--- EXERCISE MATERIALS Enclosed Below ---

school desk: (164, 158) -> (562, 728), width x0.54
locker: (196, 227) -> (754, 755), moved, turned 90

--- End of Enclosed EXERCISE MATERIALS ---
--- EXERCISE MATERIALS Enclosed Below ---

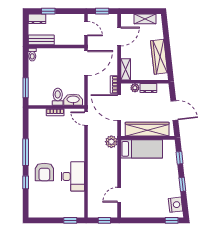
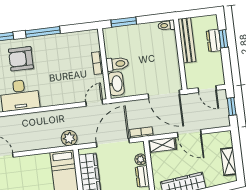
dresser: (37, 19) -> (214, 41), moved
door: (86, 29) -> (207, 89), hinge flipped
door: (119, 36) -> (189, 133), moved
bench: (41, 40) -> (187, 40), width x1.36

--- End of Enclosed EXERCISE MATERIALS ---

**WHAT TO PRODUCE:** Nothing but the lines holding the word "door" should be returned from the listing above.

**OUTPUT BELOW:**
door: (86, 29) -> (207, 89), hinge flipped
door: (119, 36) -> (189, 133), moved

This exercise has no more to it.